RECORD EXCERPTS:
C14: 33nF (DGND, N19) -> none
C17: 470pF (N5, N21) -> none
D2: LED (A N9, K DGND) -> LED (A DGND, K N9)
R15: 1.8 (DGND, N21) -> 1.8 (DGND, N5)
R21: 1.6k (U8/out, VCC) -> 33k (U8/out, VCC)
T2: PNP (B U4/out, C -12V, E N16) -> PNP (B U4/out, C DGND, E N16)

* * *

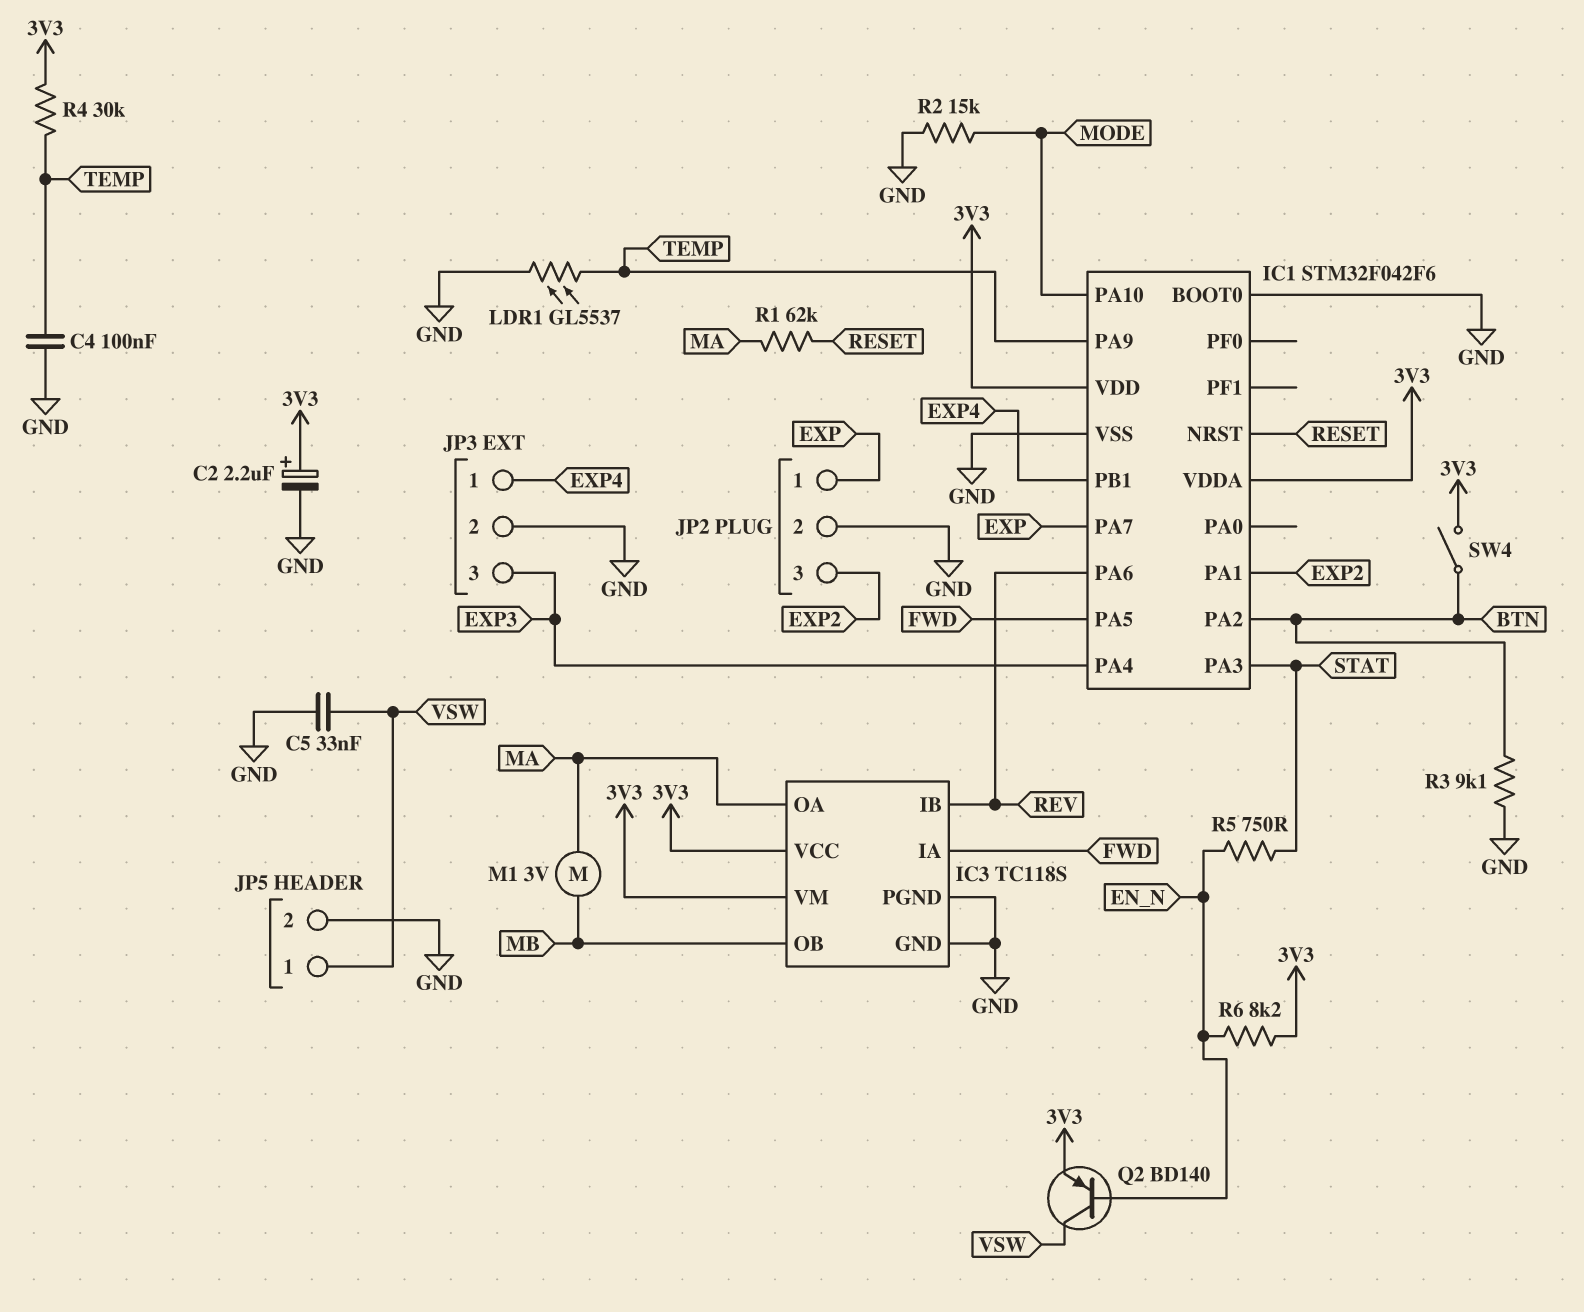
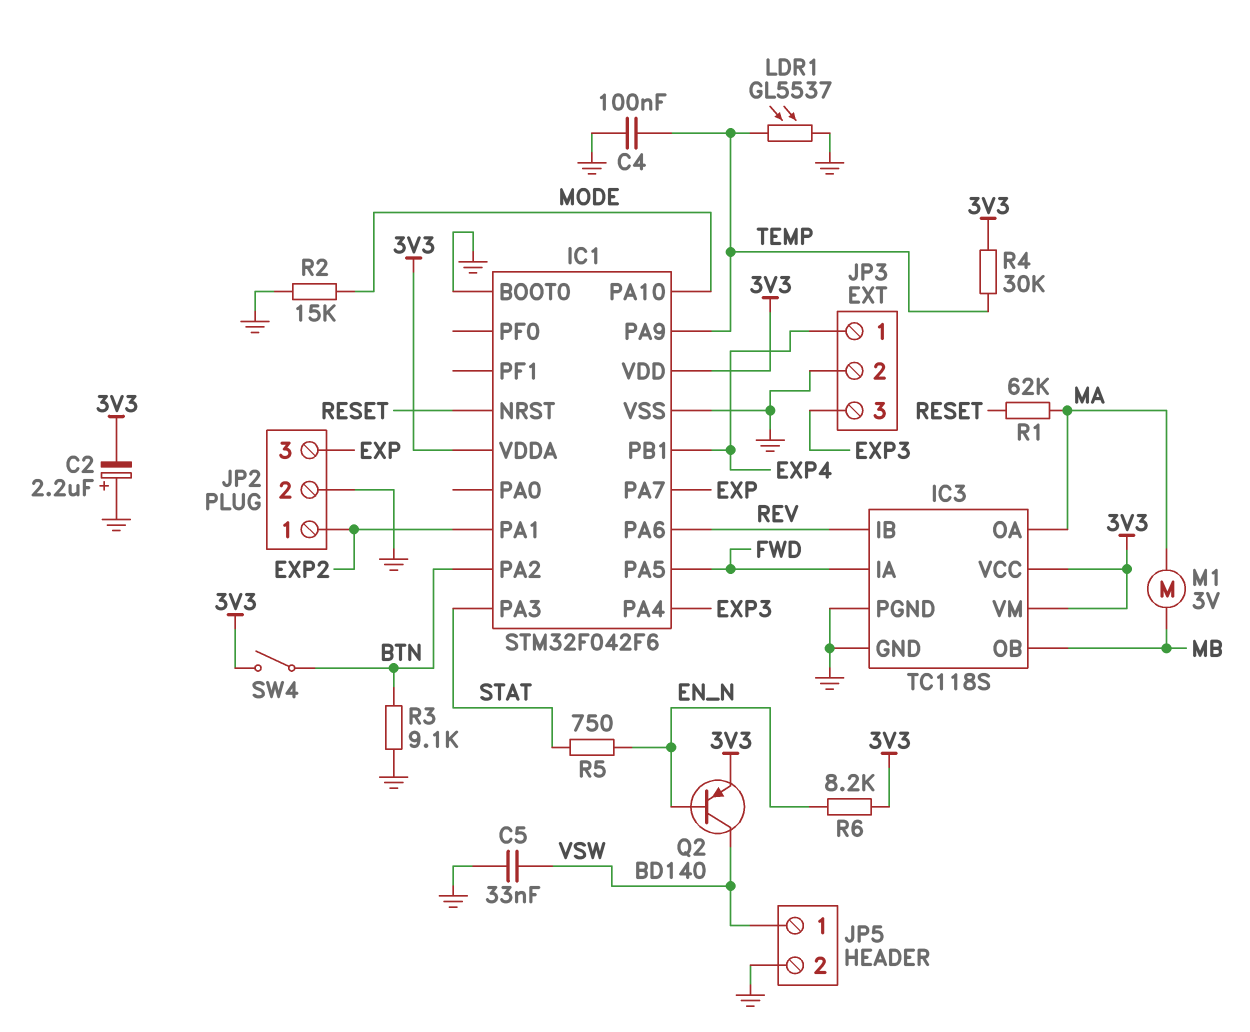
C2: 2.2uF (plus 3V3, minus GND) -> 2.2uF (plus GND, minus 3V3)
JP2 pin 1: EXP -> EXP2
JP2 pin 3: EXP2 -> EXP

HOW TO COMPLETE THIS TASK: Please find the lines in the data that contain the word "none" and copy them.

RESPONSE AREA:
C14: 33nF (DGND, N19) -> none
C17: 470pF (N5, N21) -> none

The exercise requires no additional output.